DATA FOR ANALYSIS below:

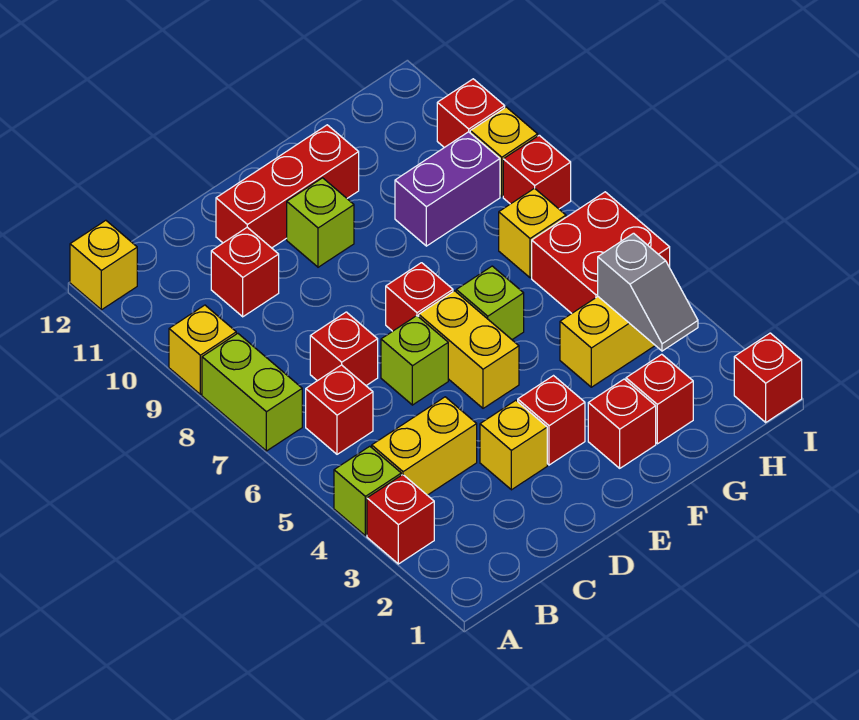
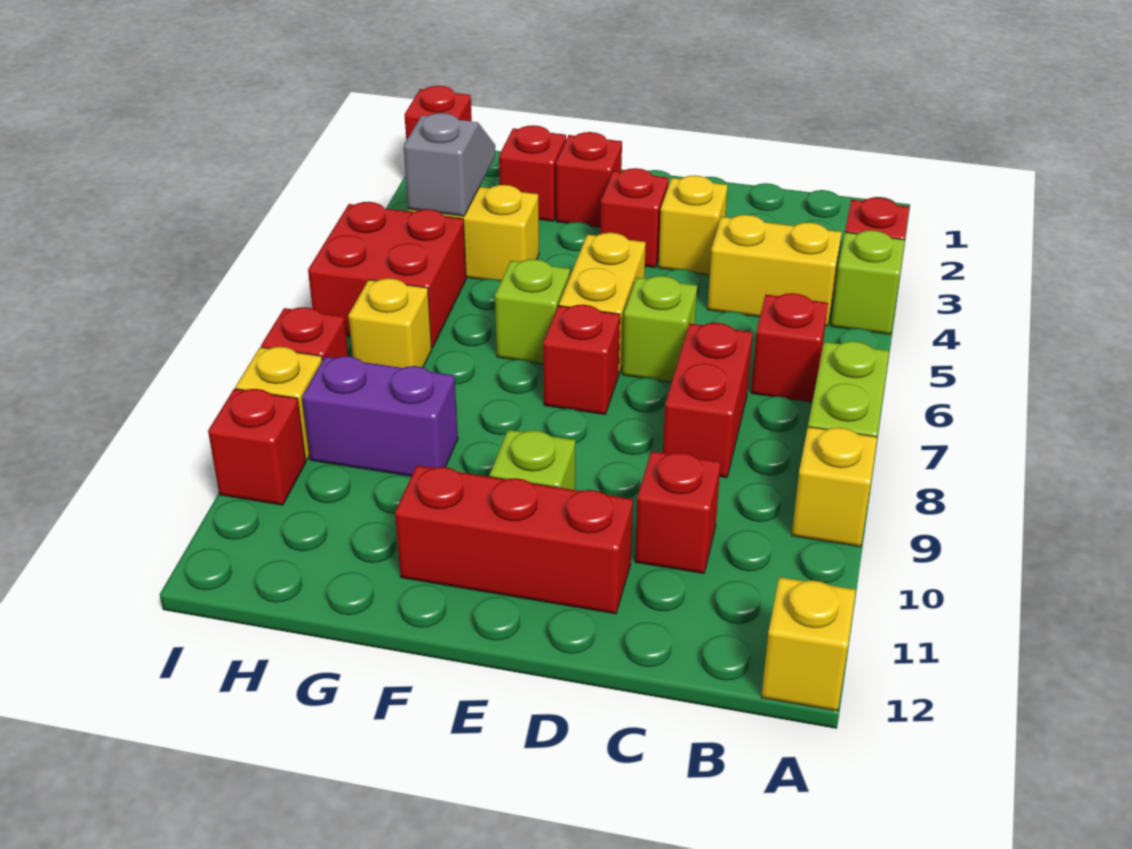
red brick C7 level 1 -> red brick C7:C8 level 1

End of DATA FOR ANALYSIS.
DATA FOR ANALYSIS below:

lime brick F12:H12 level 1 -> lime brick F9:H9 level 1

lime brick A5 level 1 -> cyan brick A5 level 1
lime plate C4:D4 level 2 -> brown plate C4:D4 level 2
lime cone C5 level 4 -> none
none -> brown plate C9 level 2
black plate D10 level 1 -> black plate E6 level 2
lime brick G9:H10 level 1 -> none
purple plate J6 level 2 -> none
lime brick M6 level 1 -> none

End of DATA FOR ANALYSIS.
DATA FOR ANALYSIS below:

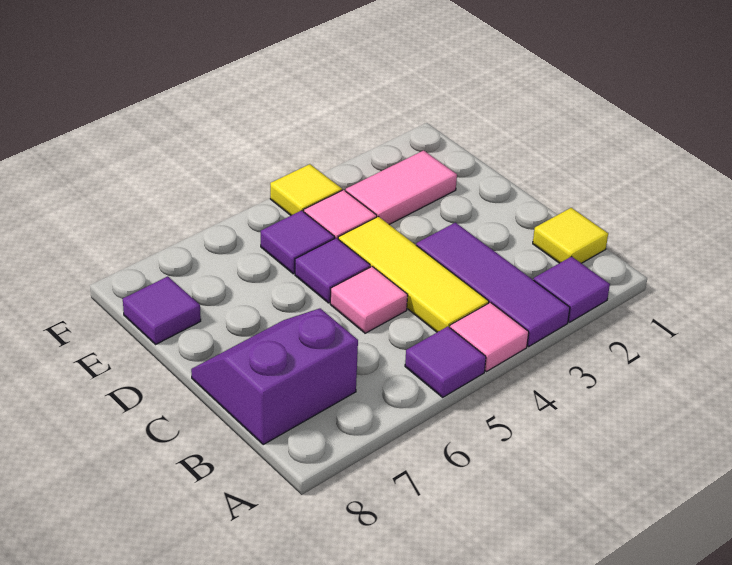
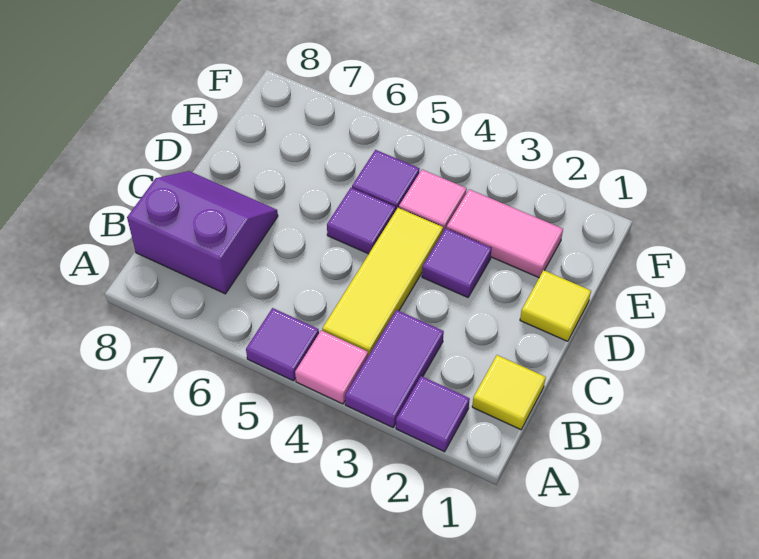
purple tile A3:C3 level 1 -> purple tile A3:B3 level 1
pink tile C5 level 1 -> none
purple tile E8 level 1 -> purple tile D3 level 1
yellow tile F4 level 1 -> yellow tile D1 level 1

End of DATA FOR ANALYSIS.

EXERCISE INSTRUCTIONS:
Tally the lines of the material above that contain the word "none" and report the total alone.

EXERCISE OUTPUT:
6